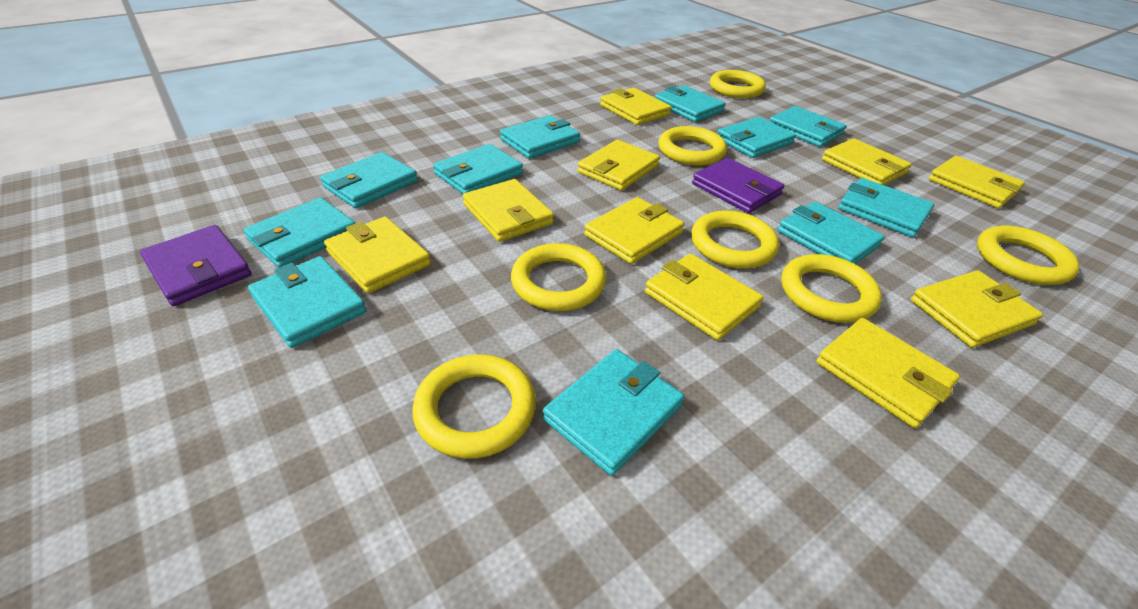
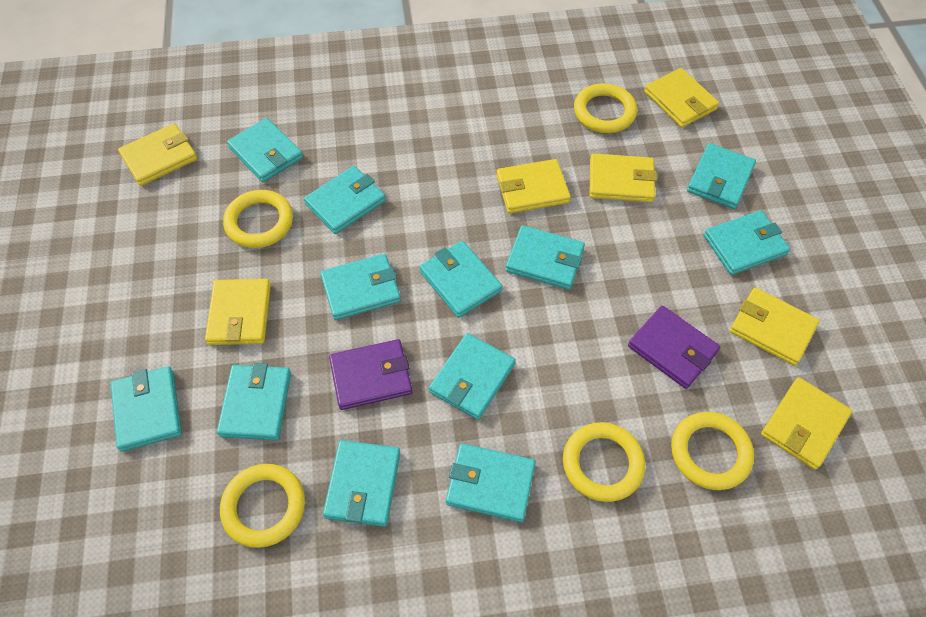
turquoise wallet: 11 -> 12
yellow ring: 7 -> 5
yellow wallet: 10 -> 7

Problem:
Only lines containing the string "wallet" belong in the answer; find them in the data above and copy them.

Solution to this exercise:
turquoise wallet: 11 -> 12
yellow wallet: 10 -> 7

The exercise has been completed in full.